Coordinate-based change listings:
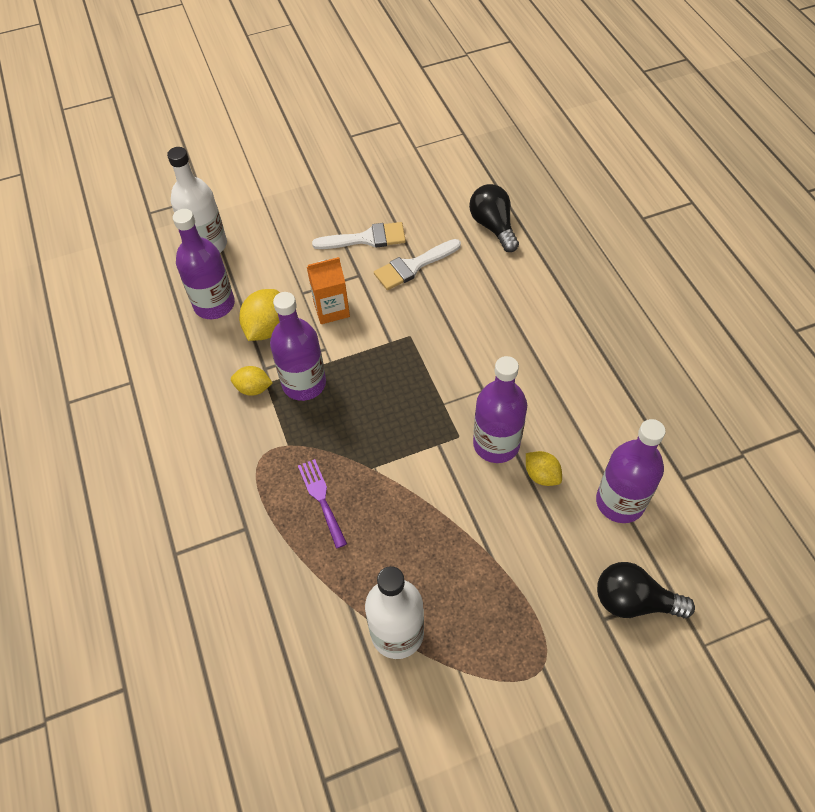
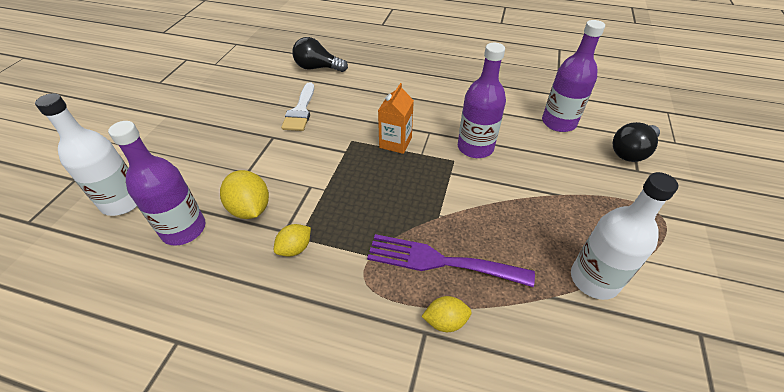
camera: 55 degrees left, 10 degrees down
(304, 383) = (326, 214): purple bottle -> none
(321, 499) = (440, 261): purple fork -> purple fork, size x1.69
(331, 309) = (282, 165): orange carton -> orange carton (395, 142)
(366, 239) = (249, 118): white brush -> none
(541, 475) = (515, 141): yellow lemon -> yellow lemon (445, 321)

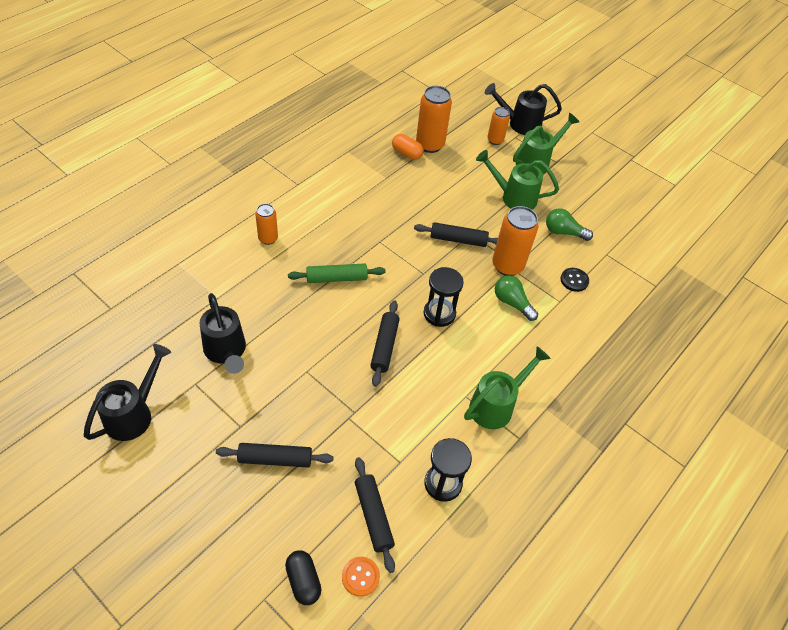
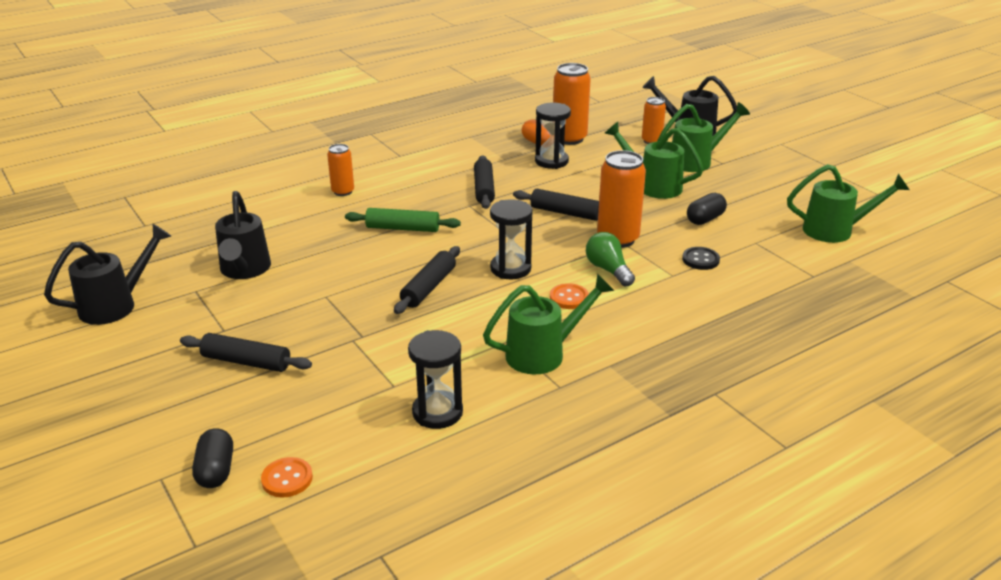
camera: 20 degrees right, 20 degrees down
(373, 516) = (334, 428): black rolling pin -> black rolling pin (484, 189)
(425, 176) = (551, 161): none -> black hourglass
(494, 340) = (569, 298): none -> orange button
(563, 232) = (705, 219): green light bulb -> black capsule
(657, 232) = (835, 230): none -> green watering can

What is required: Produce an exact copy of the lines from the one containing "(373, 516) = (334, 428): black" through the final line of the data, both ends included, and only those.

Task output:
(373, 516) = (334, 428): black rolling pin -> black rolling pin (484, 189)
(425, 176) = (551, 161): none -> black hourglass
(494, 340) = (569, 298): none -> orange button
(563, 232) = (705, 219): green light bulb -> black capsule
(657, 232) = (835, 230): none -> green watering can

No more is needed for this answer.